INFORMATION SUPPLIED: Begin

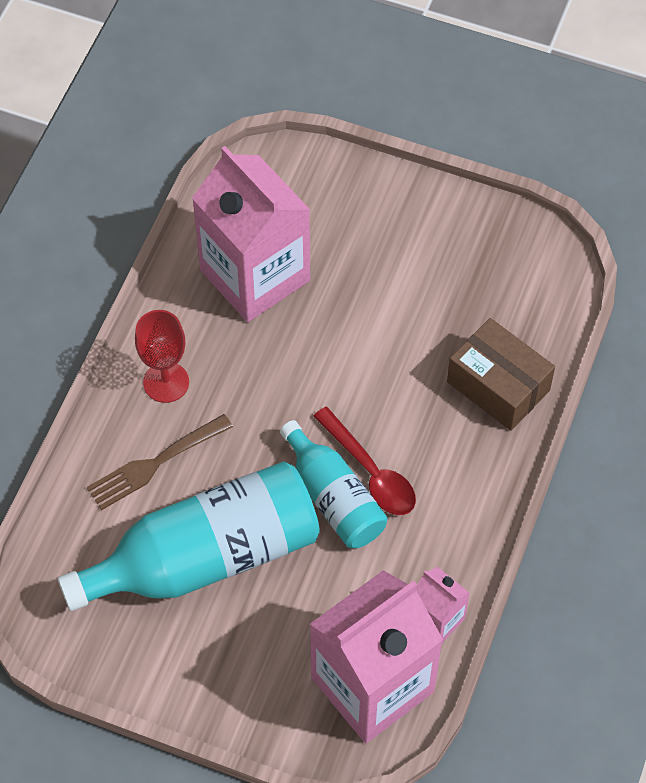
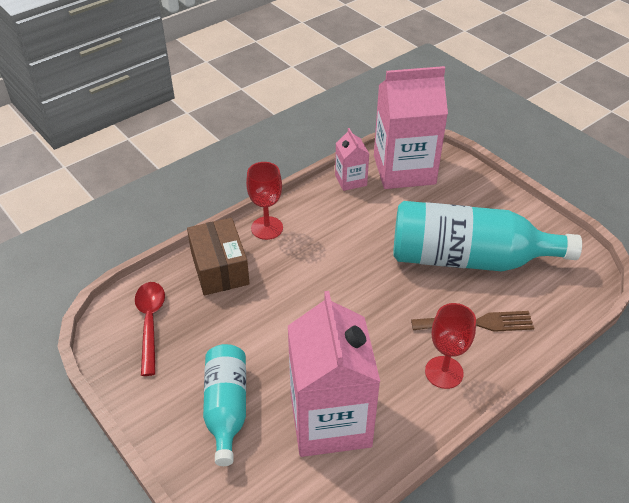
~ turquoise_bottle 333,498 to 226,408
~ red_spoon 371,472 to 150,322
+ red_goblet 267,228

INFORMATION SUPPLIED: End

▶ [ACTION ITEM]:
Every line of the listing above is to be set down verbatim, without the pictures.

▶ [EXPECTED OUTPUT]:
~ turquoise_bottle 333,498 to 226,408
~ red_spoon 371,472 to 150,322
+ red_goblet 267,228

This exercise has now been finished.